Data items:
Segment Open
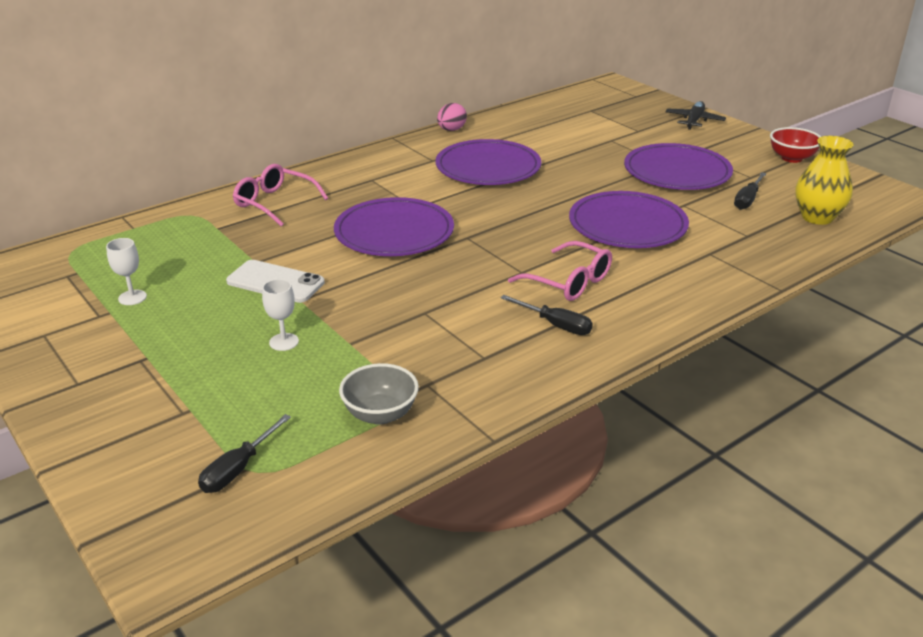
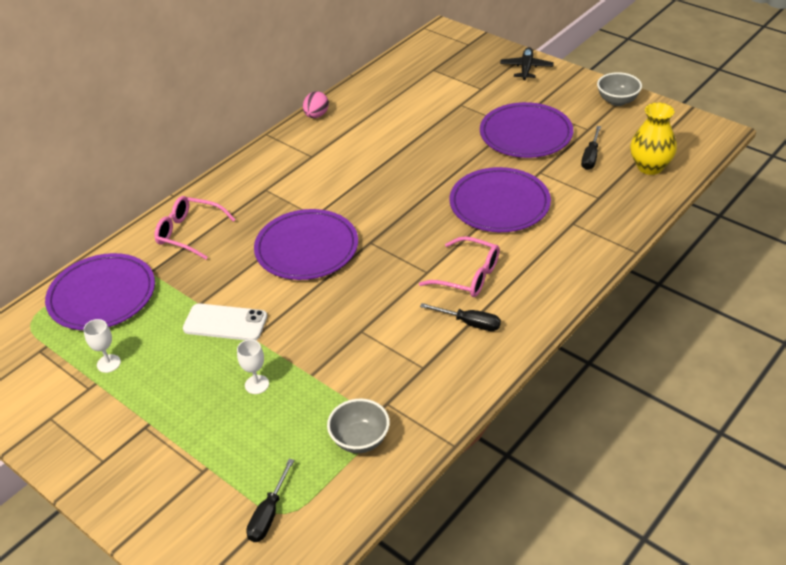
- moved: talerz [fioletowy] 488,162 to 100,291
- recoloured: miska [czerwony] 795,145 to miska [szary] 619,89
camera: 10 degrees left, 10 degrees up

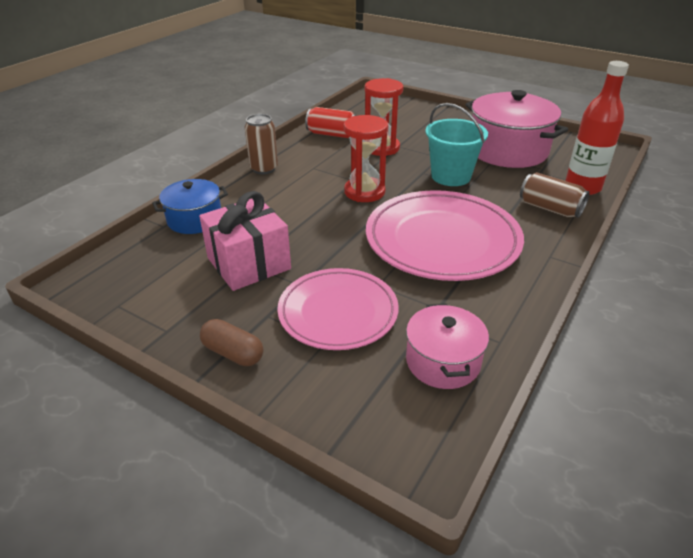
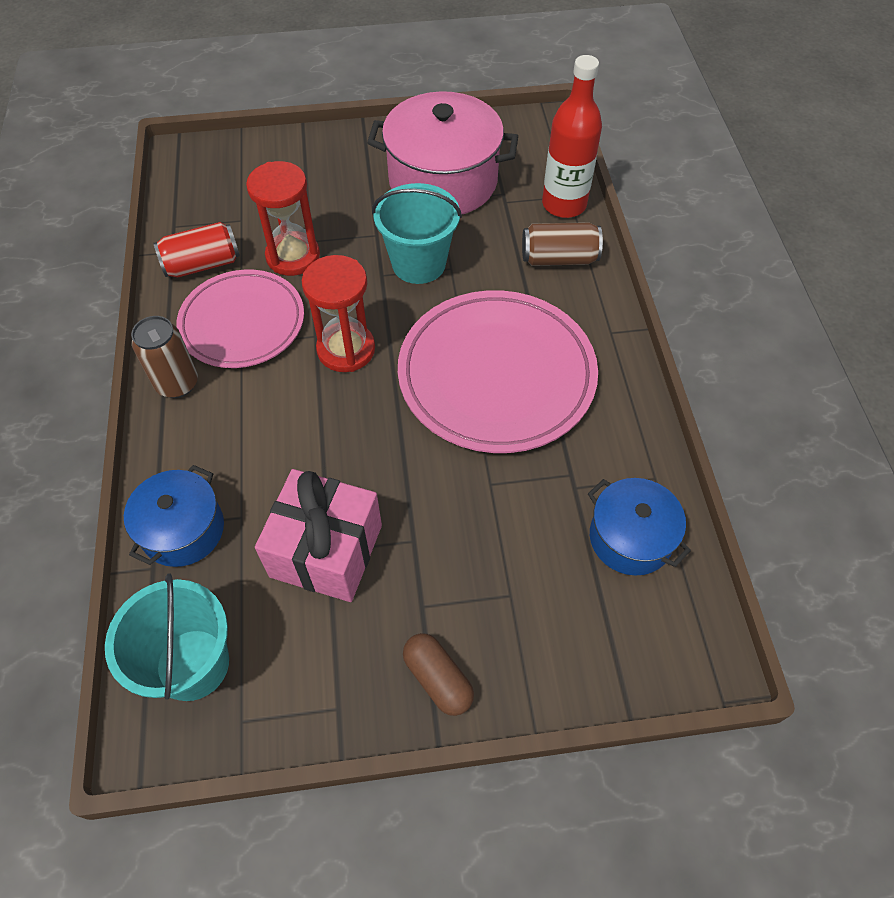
- added: wiadro [turkusowy] 167,637
- moved: talerz [różowy] 338,309 to 240,319
- turned: kapsułka [brązowy] 231,342 = 438,674 60 degrees clockwise
- recoloured: garnek [różowy] 447,346 to garnek [niebieski] 639,527
camera: 40 degrees left, 20 degrees up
Segment Closed
[What this task involves]: Could all the data above be given again exactly, leaving out its images?

[Solution for this exercise]:
- moved: talerz [fioletowy] 488,162 to 100,291
- recoloured: miska [czerwony] 795,145 to miska [szary] 619,89
camera: 10 degrees left, 10 degrees up

- added: wiadro [turkusowy] 167,637
- moved: talerz [różowy] 338,309 to 240,319
- turned: kapsułka [brązowy] 231,342 = 438,674 60 degrees clockwise
- recoloured: garnek [różowy] 447,346 to garnek [niebieski] 639,527
camera: 40 degrees left, 20 degrees up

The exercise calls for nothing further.